* Material provided:
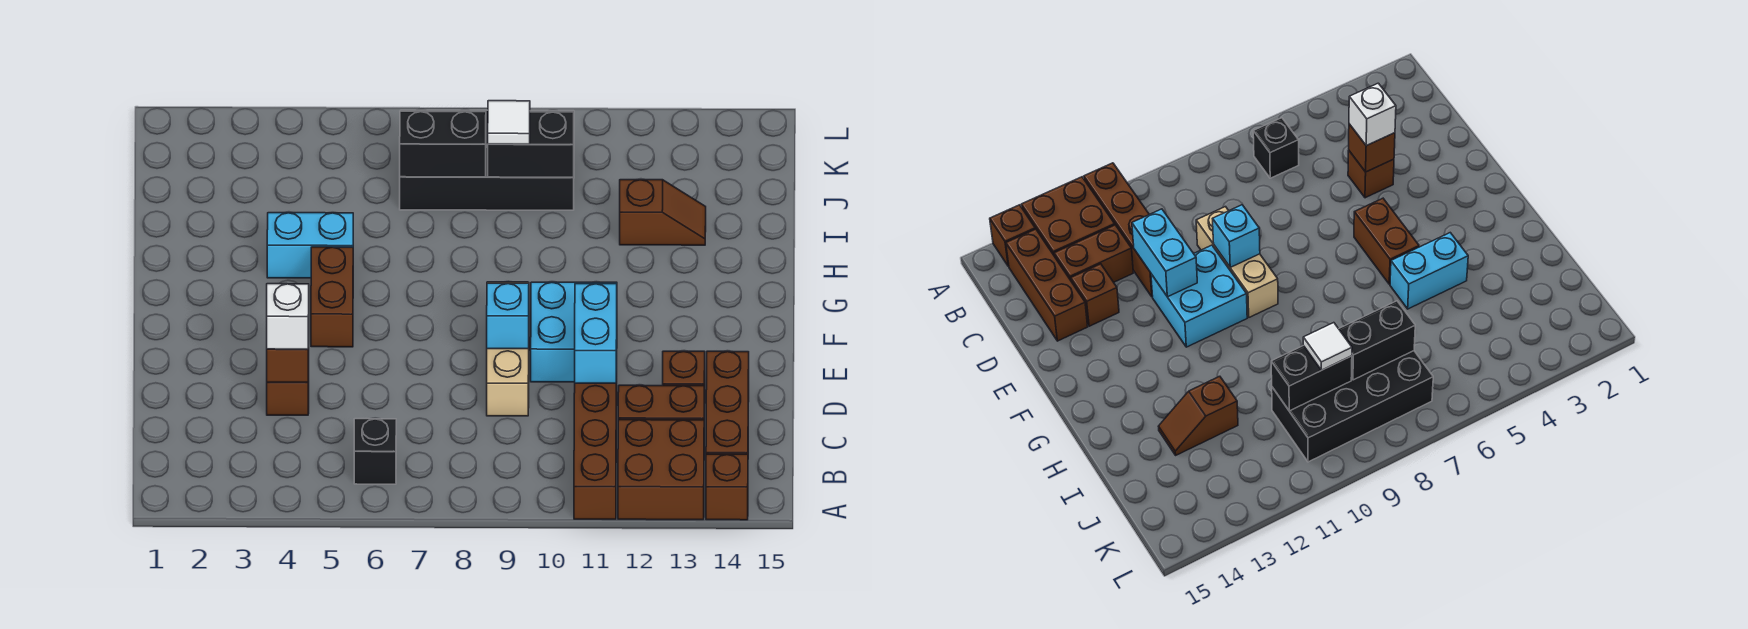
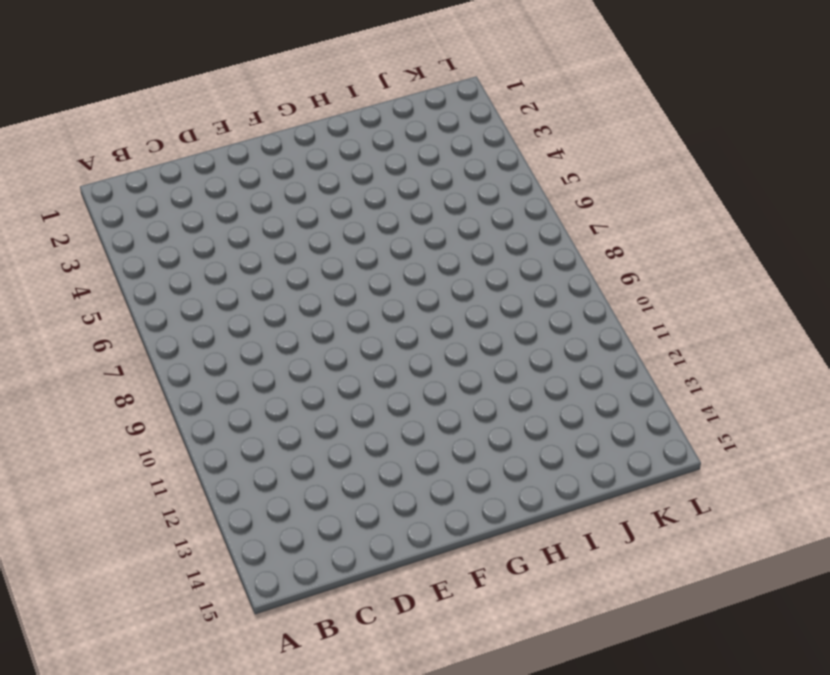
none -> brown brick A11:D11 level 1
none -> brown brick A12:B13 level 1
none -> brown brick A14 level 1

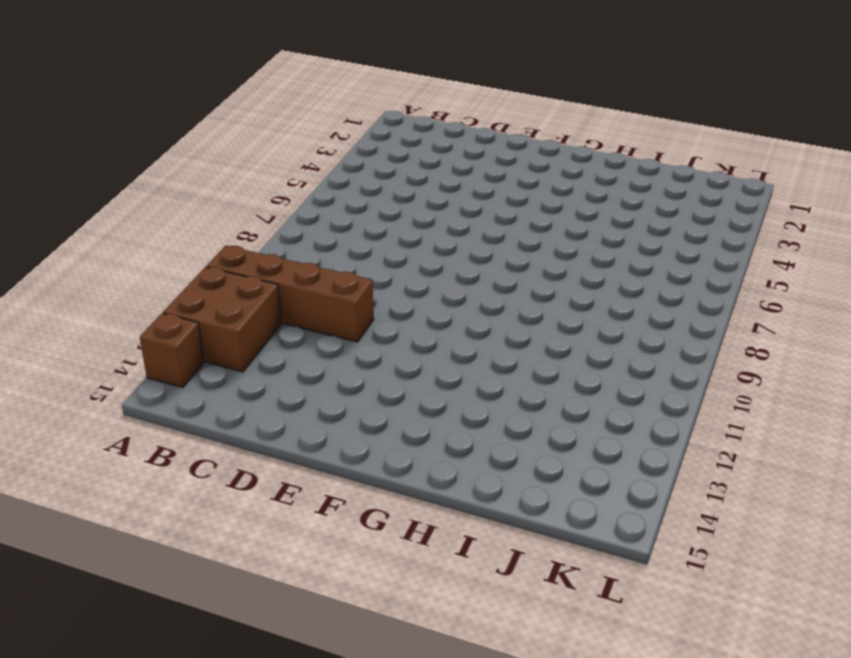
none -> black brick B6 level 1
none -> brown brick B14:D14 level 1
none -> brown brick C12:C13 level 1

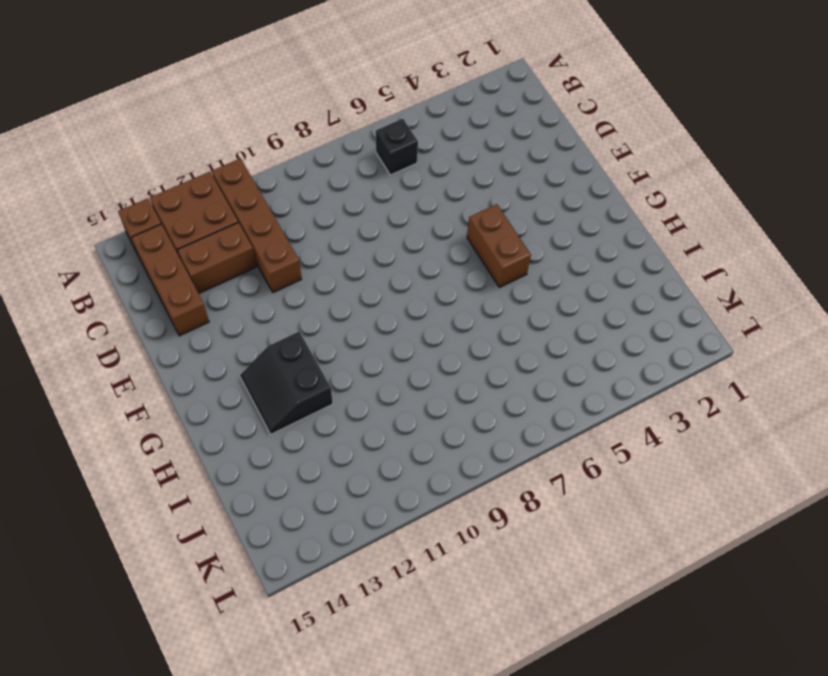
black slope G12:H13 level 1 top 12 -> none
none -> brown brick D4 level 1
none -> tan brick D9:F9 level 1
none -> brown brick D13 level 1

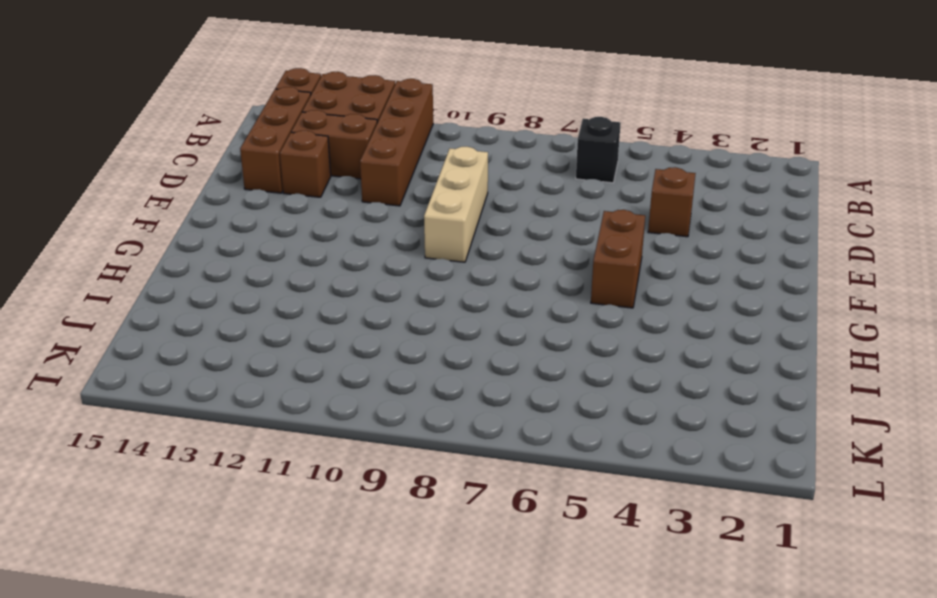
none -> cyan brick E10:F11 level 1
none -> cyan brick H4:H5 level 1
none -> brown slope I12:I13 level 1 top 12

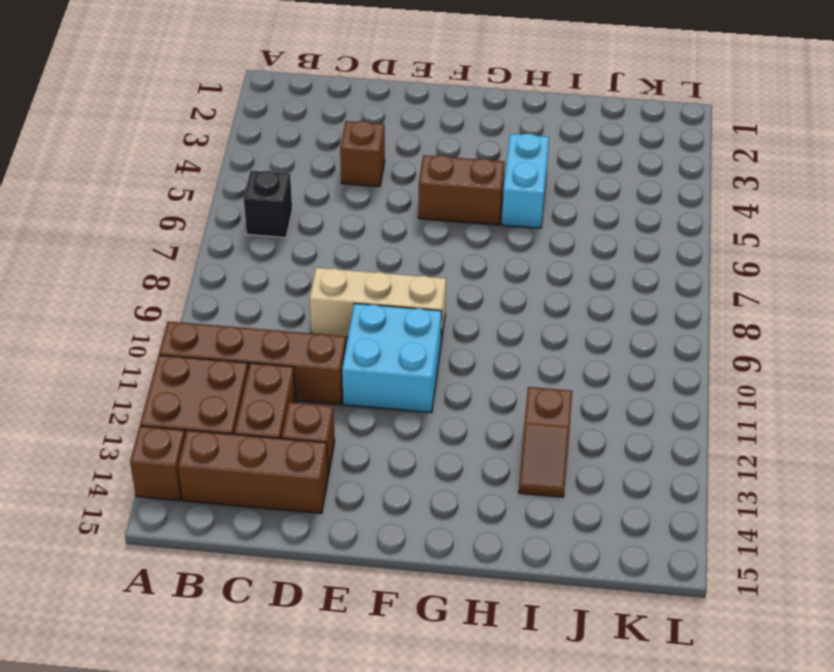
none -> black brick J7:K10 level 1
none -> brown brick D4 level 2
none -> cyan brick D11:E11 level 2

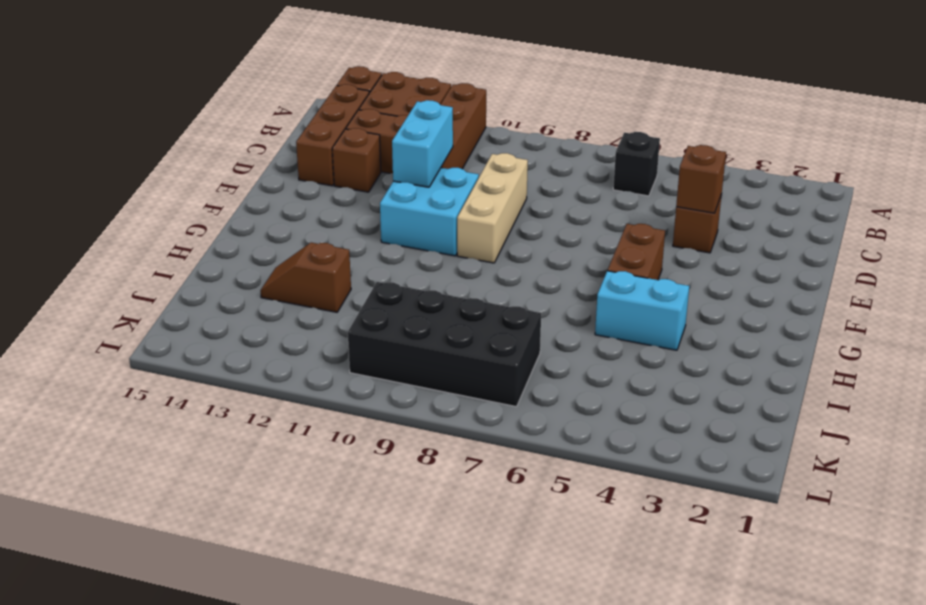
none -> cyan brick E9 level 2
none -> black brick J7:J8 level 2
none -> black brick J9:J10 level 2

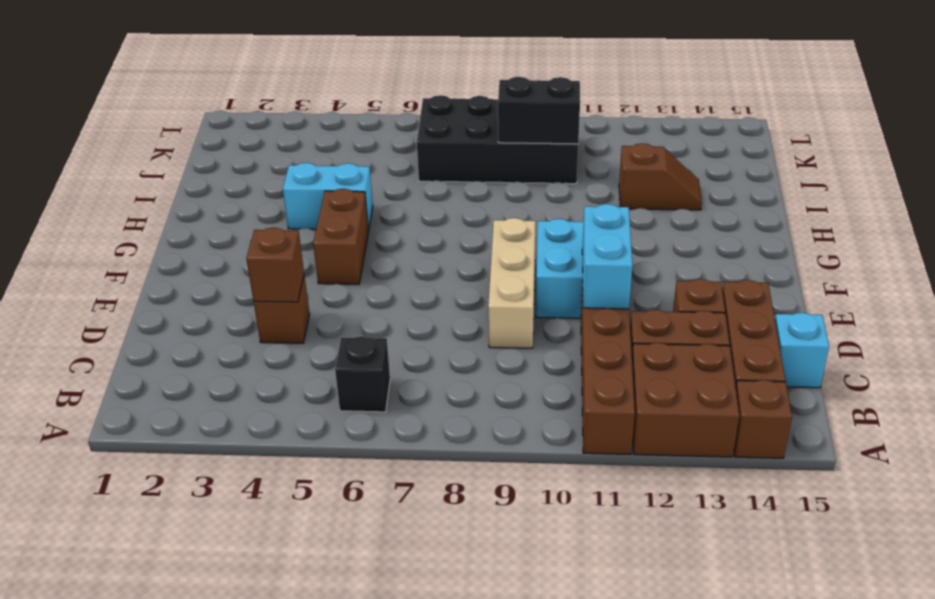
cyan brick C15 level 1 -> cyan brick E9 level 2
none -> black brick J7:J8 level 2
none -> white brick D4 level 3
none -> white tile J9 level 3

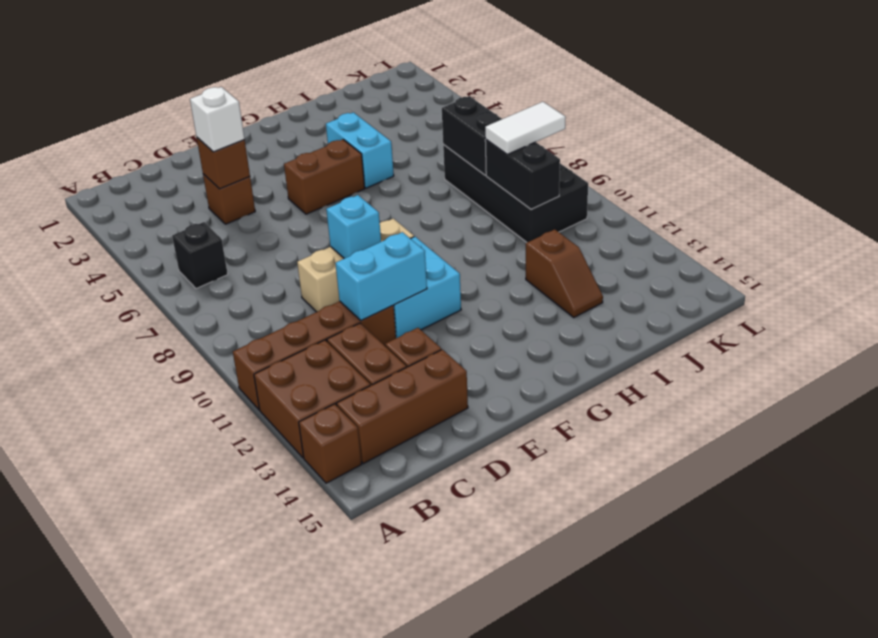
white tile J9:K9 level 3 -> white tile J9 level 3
...
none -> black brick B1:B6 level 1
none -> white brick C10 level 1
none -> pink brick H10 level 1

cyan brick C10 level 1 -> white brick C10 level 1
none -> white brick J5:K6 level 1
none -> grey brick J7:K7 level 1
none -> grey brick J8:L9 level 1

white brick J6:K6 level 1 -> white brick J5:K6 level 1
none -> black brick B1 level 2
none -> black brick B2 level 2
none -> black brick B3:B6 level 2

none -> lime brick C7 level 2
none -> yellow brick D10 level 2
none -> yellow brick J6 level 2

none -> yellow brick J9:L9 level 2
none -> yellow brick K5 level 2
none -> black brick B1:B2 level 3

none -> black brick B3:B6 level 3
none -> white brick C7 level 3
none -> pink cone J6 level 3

* Work instruction:
For the material above, how many lines contain the word "yellow"? Only the number should be given.

* Reply:
4